** EXERCISE **
The data below holds a line containing "C3: 2.2uF (N_11, N_13) -> none" and a line containing "C1: 3300uF (plus +9V, minus N_10) -> none"; please quote exactly those two lines and every line between them, and nothing else.

** RECORDS FOR THIS TASK **
......

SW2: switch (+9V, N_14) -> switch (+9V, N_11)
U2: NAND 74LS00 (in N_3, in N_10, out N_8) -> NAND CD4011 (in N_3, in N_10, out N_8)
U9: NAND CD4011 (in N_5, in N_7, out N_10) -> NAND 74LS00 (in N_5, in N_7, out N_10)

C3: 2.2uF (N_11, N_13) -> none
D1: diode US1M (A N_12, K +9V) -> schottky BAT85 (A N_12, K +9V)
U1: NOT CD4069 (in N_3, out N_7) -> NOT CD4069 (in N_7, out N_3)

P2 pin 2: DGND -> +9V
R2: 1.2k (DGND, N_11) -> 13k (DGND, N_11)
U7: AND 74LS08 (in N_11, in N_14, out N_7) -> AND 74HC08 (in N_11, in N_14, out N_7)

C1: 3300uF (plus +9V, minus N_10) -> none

......

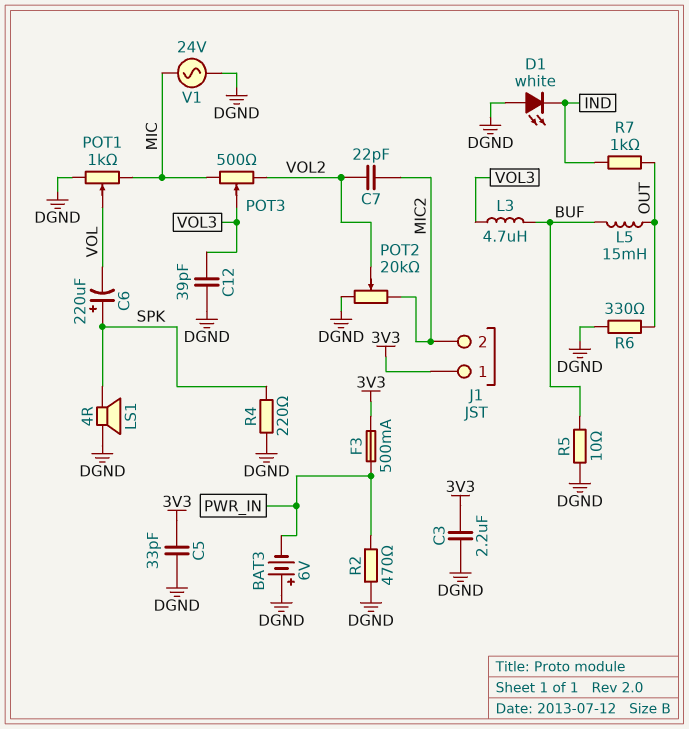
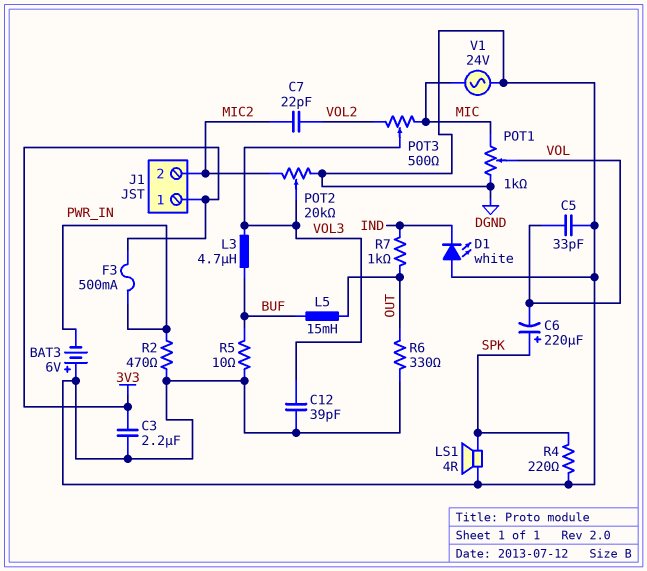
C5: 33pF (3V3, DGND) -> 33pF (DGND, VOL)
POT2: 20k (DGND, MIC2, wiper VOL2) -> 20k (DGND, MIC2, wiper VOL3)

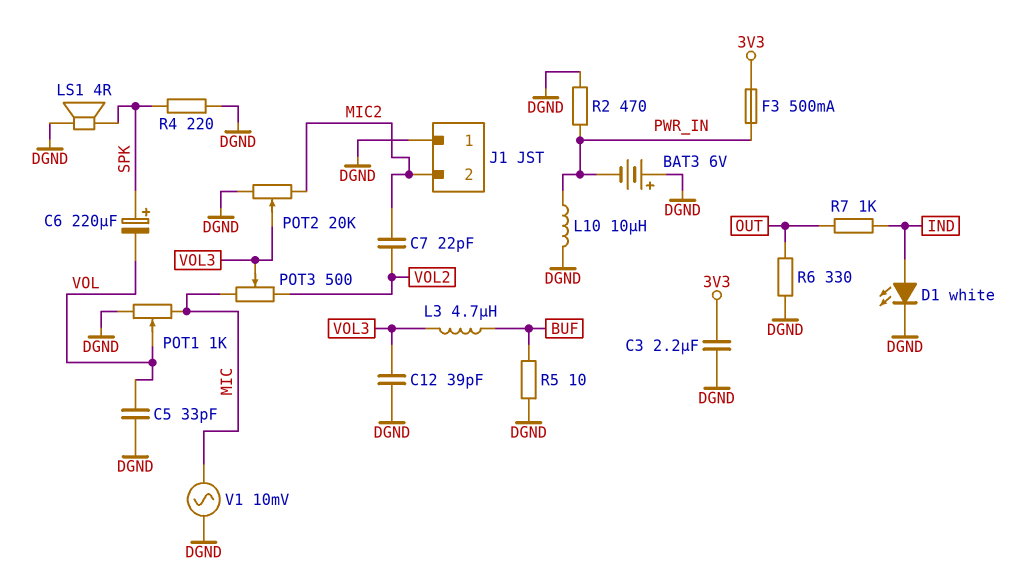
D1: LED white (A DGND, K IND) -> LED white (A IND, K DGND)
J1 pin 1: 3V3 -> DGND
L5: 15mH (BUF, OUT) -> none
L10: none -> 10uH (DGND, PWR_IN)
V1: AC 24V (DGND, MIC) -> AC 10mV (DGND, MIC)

......

** RESPONSE FOR THIS EXERCISE **
C3: 2.2uF (N_11, N_13) -> none
D1: diode US1M (A N_12, K +9V) -> schottky BAT85 (A N_12, K +9V)
U1: NOT CD4069 (in N_3, out N_7) -> NOT CD4069 (in N_7, out N_3)

P2 pin 2: DGND -> +9V
R2: 1.2k (DGND, N_11) -> 13k (DGND, N_11)
U7: AND 74LS08 (in N_11, in N_14, out N_7) -> AND 74HC08 (in N_11, in N_14, out N_7)

C1: 3300uF (plus +9V, minus N_10) -> none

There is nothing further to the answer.